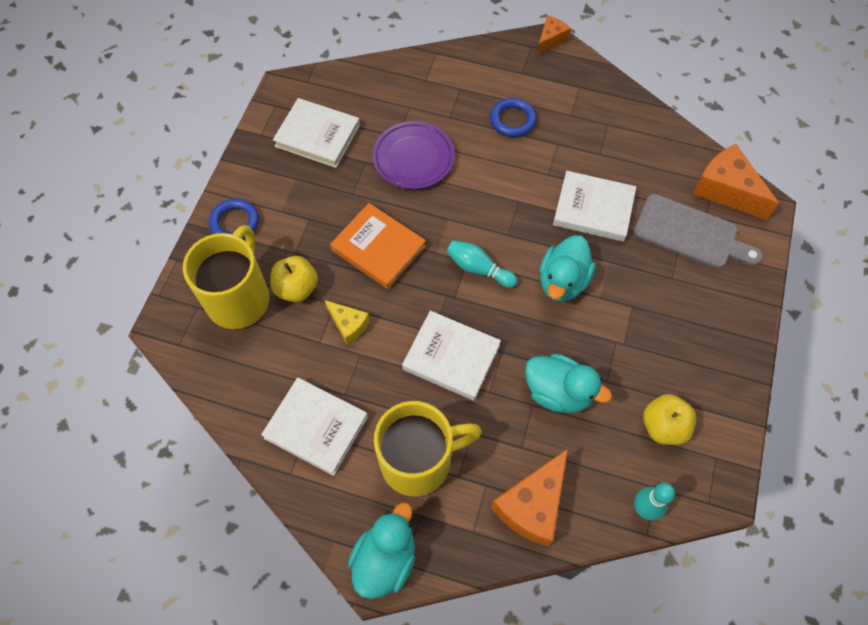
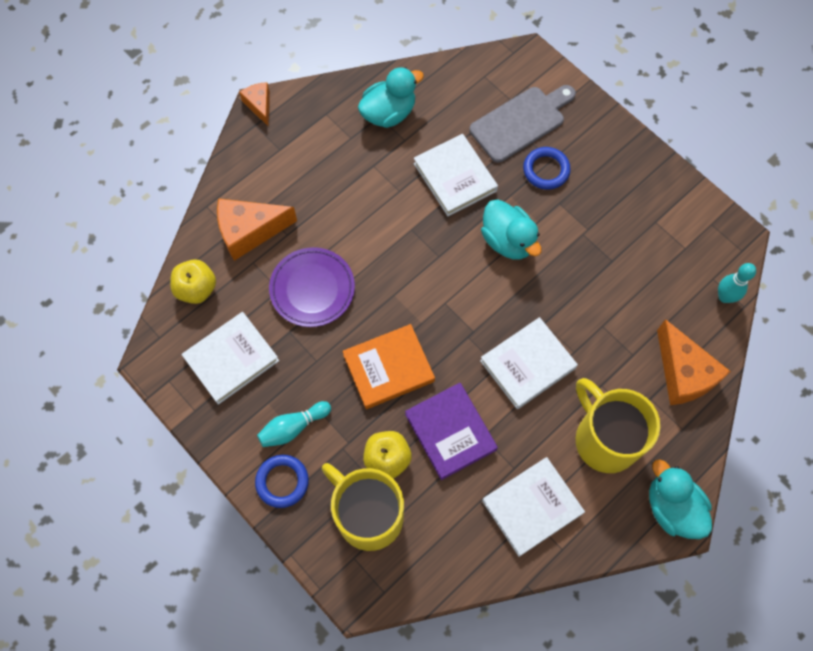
camera: 60 degrees left, 5 degrees up
(348, 325) = (450, 432): yellow cheese -> purple book
(419, 461) = (604, 439): yellow mug -> yellow mug turned 45 degrees counterclockwise
(478, 268) = (458, 297): turquoise bowling pin -> turquoise bowling pin (293, 427)
(512, 120) = (325, 186): blue ring -> blue ring (546, 170)
(558, 392) = (602, 301): turquoise duck -> turquoise duck (389, 113)
(593, 209) = (455, 177): white book -> white book turned 75 degrees counterclockwise
(663, 426) = (669, 244): yellow apple -> yellow apple (196, 289)
(726, 190) = (497, 72): orange cheese -> orange cheese (249, 231)

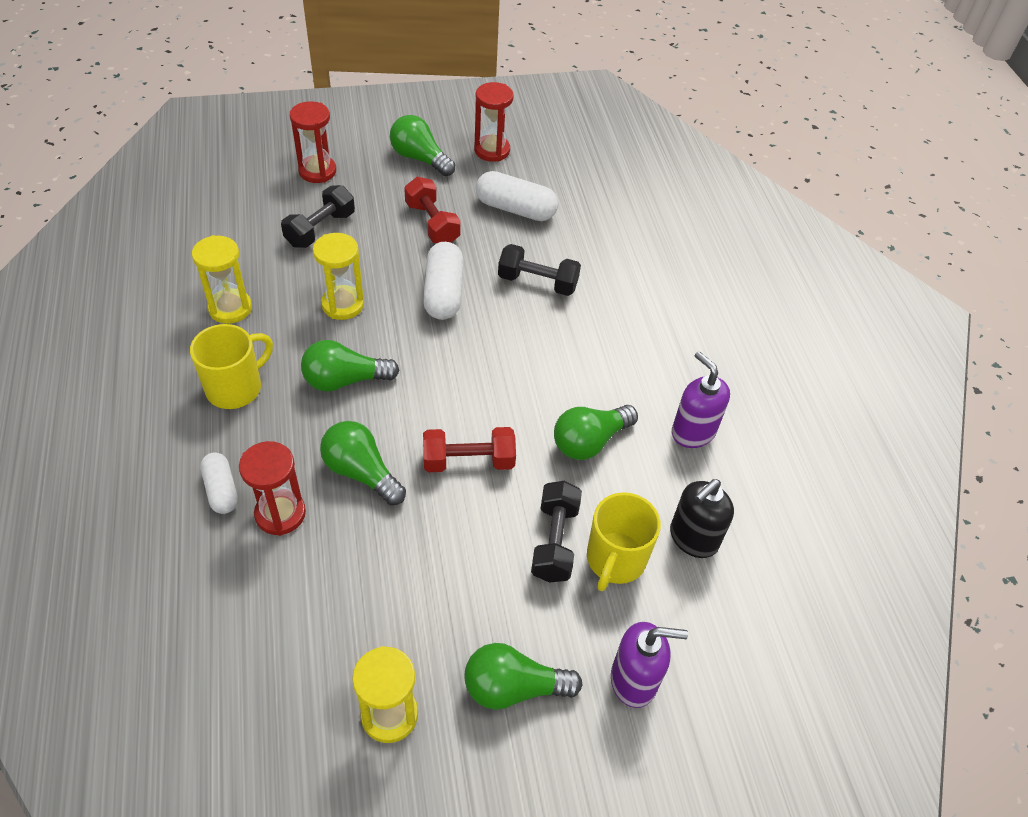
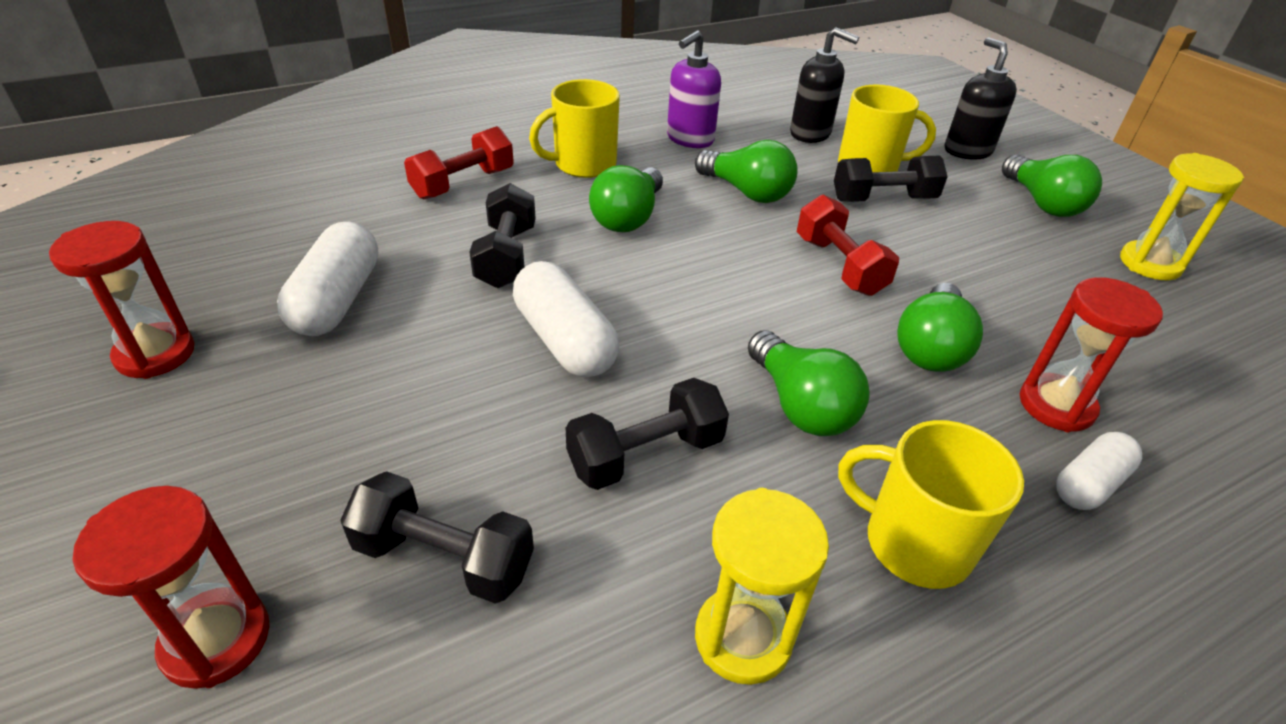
camera: 105 degrees left, 10 degrees down
(343, 305) = (646, 454): yellow hourglass -> black dumbbell
(420, 158) = (174, 453): green light bulb -> green light bulb (628, 218)
(432, 223) = (393, 388): red dumbbell -> red dumbbell (463, 183)
(443, 293) = (565, 340): white capsule -> white capsule turned 75 degrees clockwise
(634, 680) = (967, 151): purple soap dispenser -> black soap dispenser
(656, 347) = (583, 164): none -> yellow mug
=======
### WORK TO COMPLETE
Give the listing again word for word, but drop every picture.

### FINAL ANSWER
camera: 60 degrees left, 5 degrees up
(348, 325) = (450, 432): yellow cheese -> purple book
(419, 461) = (604, 439): yellow mug -> yellow mug turned 45 degrees counterclockwise
(478, 268) = (458, 297): turquoise bowling pin -> turquoise bowling pin (293, 427)
(512, 120) = (325, 186): blue ring -> blue ring (546, 170)
(558, 392) = (602, 301): turquoise duck -> turquoise duck (389, 113)
(593, 209) = (455, 177): white book -> white book turned 75 degrees counterclockwise
(663, 426) = (669, 244): yellow apple -> yellow apple (196, 289)
(726, 190) = (497, 72): orange cheese -> orange cheese (249, 231)

camera: 105 degrees left, 10 degrees down
(343, 305) = (646, 454): yellow hourglass -> black dumbbell
(420, 158) = (174, 453): green light bulb -> green light bulb (628, 218)
(432, 223) = (393, 388): red dumbbell -> red dumbbell (463, 183)
(443, 293) = (565, 340): white capsule -> white capsule turned 75 degrees clockwise
(634, 680) = (967, 151): purple soap dispenser -> black soap dispenser
(656, 347) = (583, 164): none -> yellow mug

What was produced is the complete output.